*Supplied data*
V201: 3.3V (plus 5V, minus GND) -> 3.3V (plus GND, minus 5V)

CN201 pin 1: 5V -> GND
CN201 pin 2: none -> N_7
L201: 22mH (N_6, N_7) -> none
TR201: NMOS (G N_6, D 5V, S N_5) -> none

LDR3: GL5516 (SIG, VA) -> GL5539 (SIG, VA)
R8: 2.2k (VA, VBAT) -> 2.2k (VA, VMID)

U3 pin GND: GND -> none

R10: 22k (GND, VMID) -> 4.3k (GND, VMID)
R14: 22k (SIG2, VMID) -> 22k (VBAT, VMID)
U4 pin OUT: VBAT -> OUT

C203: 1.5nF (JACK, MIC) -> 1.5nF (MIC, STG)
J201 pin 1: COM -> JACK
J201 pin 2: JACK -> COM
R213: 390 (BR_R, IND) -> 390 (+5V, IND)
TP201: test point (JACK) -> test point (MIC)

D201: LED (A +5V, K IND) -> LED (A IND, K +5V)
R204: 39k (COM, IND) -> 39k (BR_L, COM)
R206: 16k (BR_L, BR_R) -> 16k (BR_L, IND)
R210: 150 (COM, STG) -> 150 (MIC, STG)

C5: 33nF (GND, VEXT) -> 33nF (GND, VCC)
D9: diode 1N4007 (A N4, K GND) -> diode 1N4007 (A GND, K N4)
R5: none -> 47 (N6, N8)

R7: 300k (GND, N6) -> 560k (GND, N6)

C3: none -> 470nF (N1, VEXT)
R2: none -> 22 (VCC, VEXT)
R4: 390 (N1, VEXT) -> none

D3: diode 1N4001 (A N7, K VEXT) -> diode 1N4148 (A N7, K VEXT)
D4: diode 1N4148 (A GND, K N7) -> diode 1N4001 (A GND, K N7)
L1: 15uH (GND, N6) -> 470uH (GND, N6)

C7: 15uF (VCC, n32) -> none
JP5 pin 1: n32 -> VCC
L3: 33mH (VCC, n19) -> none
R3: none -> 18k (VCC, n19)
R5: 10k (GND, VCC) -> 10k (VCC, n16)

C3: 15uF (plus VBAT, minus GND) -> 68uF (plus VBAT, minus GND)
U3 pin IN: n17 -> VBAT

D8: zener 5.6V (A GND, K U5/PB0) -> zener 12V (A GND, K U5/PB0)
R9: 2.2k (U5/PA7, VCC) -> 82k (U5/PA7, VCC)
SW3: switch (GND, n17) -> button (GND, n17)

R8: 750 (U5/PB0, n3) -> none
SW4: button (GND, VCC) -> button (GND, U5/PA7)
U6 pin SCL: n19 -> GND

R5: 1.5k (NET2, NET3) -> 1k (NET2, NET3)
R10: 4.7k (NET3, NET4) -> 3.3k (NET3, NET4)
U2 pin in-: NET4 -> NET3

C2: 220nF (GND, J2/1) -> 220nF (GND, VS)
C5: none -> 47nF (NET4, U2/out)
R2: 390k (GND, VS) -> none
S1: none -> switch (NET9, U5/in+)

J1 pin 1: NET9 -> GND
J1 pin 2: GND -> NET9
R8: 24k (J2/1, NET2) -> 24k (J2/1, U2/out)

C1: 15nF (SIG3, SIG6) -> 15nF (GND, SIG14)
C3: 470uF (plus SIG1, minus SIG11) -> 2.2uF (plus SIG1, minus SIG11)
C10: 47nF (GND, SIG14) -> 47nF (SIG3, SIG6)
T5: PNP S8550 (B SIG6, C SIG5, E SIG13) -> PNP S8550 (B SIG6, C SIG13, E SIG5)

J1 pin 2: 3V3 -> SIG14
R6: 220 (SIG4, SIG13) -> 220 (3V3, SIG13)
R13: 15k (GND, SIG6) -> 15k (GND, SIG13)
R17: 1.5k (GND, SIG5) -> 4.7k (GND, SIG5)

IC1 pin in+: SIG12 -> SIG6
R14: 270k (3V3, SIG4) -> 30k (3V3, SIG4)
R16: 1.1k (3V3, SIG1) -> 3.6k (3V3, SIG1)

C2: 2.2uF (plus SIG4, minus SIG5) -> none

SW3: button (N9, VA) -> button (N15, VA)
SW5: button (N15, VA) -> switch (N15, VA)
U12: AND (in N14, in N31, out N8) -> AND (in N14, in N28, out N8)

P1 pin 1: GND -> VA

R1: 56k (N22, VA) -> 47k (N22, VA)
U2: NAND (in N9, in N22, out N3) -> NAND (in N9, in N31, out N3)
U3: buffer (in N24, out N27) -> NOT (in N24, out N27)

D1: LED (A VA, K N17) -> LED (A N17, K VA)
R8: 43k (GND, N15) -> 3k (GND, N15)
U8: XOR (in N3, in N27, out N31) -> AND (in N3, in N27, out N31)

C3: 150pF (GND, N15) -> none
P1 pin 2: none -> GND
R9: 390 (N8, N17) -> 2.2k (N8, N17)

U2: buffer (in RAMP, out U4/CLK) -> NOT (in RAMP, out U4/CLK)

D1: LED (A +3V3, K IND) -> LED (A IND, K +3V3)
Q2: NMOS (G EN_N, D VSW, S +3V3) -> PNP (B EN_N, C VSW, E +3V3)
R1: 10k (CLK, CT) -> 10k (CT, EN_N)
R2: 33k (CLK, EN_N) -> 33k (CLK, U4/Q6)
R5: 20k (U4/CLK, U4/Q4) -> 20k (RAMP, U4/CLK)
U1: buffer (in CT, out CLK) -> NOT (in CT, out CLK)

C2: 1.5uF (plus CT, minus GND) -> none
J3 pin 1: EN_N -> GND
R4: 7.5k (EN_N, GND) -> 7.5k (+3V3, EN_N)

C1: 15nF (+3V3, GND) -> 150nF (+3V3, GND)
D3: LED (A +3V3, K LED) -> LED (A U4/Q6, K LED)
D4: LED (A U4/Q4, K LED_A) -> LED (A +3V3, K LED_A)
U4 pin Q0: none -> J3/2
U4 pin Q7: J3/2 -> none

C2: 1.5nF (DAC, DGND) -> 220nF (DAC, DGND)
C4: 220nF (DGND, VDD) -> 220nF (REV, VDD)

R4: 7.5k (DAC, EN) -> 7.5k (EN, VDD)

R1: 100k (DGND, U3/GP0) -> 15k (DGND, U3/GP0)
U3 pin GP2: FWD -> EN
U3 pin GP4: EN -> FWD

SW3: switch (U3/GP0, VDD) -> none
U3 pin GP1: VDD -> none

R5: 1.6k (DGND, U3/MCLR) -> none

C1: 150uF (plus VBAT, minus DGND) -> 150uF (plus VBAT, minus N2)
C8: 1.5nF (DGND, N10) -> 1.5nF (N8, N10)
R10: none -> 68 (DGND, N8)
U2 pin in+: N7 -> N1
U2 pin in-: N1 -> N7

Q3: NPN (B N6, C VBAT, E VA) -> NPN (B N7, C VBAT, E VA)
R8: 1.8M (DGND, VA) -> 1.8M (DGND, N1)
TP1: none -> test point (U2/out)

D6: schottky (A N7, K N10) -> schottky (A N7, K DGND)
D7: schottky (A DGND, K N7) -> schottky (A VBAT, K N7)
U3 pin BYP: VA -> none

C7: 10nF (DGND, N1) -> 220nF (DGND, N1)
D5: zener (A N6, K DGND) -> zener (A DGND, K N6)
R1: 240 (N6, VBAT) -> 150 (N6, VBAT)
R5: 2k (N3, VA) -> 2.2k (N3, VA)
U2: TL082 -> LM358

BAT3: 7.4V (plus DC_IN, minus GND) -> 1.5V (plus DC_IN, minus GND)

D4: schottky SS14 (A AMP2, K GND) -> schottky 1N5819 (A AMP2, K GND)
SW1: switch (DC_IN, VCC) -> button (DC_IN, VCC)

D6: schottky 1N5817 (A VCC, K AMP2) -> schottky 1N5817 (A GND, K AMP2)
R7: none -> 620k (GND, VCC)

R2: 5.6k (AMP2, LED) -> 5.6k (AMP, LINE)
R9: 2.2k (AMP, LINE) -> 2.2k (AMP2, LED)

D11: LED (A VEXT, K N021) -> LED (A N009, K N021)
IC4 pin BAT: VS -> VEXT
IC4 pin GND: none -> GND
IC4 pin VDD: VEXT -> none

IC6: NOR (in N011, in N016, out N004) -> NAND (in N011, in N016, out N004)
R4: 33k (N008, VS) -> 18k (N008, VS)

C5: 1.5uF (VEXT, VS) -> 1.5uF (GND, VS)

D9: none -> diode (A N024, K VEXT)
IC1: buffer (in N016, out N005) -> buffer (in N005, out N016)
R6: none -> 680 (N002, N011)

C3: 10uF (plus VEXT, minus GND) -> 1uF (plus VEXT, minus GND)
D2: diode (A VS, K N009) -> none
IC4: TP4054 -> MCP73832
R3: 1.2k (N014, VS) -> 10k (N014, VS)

*Work to complete*
Set down exactly the lines from the one that contains "BAT3: 7.4V (plus" to the final line above, both included, and nothing more.

*Solution to this exercise*
BAT3: 7.4V (plus DC_IN, minus GND) -> 1.5V (plus DC_IN, minus GND)

D4: schottky SS14 (A AMP2, K GND) -> schottky 1N5819 (A AMP2, K GND)
SW1: switch (DC_IN, VCC) -> button (DC_IN, VCC)

D6: schottky 1N5817 (A VCC, K AMP2) -> schottky 1N5817 (A GND, K AMP2)
R7: none -> 620k (GND, VCC)

R2: 5.6k (AMP2, LED) -> 5.6k (AMP, LINE)
R9: 2.2k (AMP, LINE) -> 2.2k (AMP2, LED)

D11: LED (A VEXT, K N021) -> LED (A N009, K N021)
IC4 pin BAT: VS -> VEXT
IC4 pin GND: none -> GND
IC4 pin VDD: VEXT -> none

IC6: NOR (in N011, in N016, out N004) -> NAND (in N011, in N016, out N004)
R4: 33k (N008, VS) -> 18k (N008, VS)

C5: 1.5uF (VEXT, VS) -> 1.5uF (GND, VS)

D9: none -> diode (A N024, K VEXT)
IC1: buffer (in N016, out N005) -> buffer (in N005, out N016)
R6: none -> 680 (N002, N011)

C3: 10uF (plus VEXT, minus GND) -> 1uF (plus VEXT, minus GND)
D2: diode (A VS, K N009) -> none
IC4: TP4054 -> MCP73832
R3: 1.2k (N014, VS) -> 10k (N014, VS)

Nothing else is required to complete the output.